Work item>
Bring together copies of the lines in the data below that contain the word "boat".

Dataset content>
---
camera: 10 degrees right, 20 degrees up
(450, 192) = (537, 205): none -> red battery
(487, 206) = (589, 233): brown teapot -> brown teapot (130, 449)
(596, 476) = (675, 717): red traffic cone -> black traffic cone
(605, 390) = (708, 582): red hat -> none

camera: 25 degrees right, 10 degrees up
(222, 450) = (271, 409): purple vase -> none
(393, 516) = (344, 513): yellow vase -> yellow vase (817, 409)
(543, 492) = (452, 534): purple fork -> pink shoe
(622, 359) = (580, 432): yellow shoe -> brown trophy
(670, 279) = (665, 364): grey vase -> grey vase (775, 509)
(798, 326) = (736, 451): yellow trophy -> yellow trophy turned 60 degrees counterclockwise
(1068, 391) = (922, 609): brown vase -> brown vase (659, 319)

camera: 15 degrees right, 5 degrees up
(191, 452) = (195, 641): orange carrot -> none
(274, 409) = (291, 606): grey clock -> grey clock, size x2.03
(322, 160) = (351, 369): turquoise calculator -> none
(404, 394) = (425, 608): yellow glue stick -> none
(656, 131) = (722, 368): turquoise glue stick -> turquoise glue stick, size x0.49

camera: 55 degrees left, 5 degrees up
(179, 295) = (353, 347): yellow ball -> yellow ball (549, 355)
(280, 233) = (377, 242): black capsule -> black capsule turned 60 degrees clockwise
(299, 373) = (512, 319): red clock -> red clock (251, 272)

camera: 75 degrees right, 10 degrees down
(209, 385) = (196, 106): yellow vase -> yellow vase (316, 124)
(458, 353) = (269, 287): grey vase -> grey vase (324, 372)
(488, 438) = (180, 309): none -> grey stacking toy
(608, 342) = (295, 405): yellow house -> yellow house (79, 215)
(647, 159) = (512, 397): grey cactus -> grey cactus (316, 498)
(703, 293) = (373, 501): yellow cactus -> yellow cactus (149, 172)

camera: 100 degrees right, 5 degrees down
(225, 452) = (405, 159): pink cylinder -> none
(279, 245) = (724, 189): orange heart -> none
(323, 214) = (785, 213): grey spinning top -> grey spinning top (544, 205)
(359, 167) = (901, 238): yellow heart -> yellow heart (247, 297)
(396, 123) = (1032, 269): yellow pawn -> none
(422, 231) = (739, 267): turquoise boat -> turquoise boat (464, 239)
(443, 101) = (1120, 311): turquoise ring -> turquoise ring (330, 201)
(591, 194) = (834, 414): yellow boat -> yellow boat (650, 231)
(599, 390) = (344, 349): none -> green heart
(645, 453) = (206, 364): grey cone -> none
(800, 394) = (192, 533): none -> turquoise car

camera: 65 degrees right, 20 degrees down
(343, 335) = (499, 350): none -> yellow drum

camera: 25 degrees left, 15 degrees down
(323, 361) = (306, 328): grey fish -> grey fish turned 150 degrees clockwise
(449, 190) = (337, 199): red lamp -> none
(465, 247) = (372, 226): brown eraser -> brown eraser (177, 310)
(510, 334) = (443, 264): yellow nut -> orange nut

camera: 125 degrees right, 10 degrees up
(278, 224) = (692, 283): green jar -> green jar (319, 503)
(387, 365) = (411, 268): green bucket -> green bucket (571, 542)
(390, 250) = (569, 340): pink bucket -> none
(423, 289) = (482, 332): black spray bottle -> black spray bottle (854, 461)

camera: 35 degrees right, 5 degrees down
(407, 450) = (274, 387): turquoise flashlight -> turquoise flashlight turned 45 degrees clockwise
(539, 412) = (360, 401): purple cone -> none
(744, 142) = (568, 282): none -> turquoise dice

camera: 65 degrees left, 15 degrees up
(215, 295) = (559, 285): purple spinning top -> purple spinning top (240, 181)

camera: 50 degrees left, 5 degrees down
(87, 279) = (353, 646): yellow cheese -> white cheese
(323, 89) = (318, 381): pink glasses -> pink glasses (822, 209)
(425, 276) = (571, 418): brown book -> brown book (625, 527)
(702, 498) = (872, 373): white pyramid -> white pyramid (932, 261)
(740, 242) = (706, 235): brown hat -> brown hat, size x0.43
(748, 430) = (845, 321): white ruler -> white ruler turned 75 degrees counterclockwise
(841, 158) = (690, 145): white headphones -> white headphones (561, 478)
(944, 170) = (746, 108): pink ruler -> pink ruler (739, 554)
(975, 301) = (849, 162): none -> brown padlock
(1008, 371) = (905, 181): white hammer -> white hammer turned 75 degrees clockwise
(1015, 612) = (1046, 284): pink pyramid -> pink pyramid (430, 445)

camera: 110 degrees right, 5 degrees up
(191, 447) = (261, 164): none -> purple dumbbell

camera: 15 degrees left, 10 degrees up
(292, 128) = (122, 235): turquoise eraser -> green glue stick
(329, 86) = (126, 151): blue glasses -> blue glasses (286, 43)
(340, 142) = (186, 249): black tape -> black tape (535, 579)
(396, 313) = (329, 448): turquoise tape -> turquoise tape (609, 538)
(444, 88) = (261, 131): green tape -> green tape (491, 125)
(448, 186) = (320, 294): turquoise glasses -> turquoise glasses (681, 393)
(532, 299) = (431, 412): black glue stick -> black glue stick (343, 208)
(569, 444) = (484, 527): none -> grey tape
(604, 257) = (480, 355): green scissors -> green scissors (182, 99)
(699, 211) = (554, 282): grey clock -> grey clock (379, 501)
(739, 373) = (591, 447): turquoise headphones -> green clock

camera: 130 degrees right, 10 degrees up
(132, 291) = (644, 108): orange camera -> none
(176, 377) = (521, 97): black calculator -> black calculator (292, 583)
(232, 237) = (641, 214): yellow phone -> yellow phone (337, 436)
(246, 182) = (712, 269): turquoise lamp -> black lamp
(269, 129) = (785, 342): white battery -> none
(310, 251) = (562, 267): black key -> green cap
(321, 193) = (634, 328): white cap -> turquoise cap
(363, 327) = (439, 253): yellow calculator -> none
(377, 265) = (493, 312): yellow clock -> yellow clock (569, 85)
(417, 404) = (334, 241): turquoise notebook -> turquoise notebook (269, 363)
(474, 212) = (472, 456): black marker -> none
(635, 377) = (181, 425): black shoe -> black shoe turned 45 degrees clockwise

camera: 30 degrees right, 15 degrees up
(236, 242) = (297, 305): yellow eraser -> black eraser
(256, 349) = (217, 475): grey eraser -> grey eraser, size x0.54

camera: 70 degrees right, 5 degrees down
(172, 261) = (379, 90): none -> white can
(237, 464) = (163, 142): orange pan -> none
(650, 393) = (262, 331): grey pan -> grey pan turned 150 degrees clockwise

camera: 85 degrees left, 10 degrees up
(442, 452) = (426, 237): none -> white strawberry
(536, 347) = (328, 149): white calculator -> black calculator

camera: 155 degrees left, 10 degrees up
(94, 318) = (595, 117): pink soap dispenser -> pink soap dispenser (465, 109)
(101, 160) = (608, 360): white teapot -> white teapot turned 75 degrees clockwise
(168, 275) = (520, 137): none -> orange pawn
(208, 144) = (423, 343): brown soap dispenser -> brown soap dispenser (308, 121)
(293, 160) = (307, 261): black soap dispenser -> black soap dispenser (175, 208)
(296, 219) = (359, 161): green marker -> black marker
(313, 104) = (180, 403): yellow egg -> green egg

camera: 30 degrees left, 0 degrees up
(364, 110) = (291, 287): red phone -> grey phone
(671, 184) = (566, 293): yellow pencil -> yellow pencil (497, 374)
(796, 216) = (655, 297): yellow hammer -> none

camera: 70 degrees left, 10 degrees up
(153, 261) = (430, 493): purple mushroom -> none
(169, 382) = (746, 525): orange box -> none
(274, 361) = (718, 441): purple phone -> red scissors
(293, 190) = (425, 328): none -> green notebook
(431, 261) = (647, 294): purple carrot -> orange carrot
---
Result>
(422, 231) = (739, 267): turquoise boat -> turquoise boat (464, 239)
(591, 194) = (834, 414): yellow boat -> yellow boat (650, 231)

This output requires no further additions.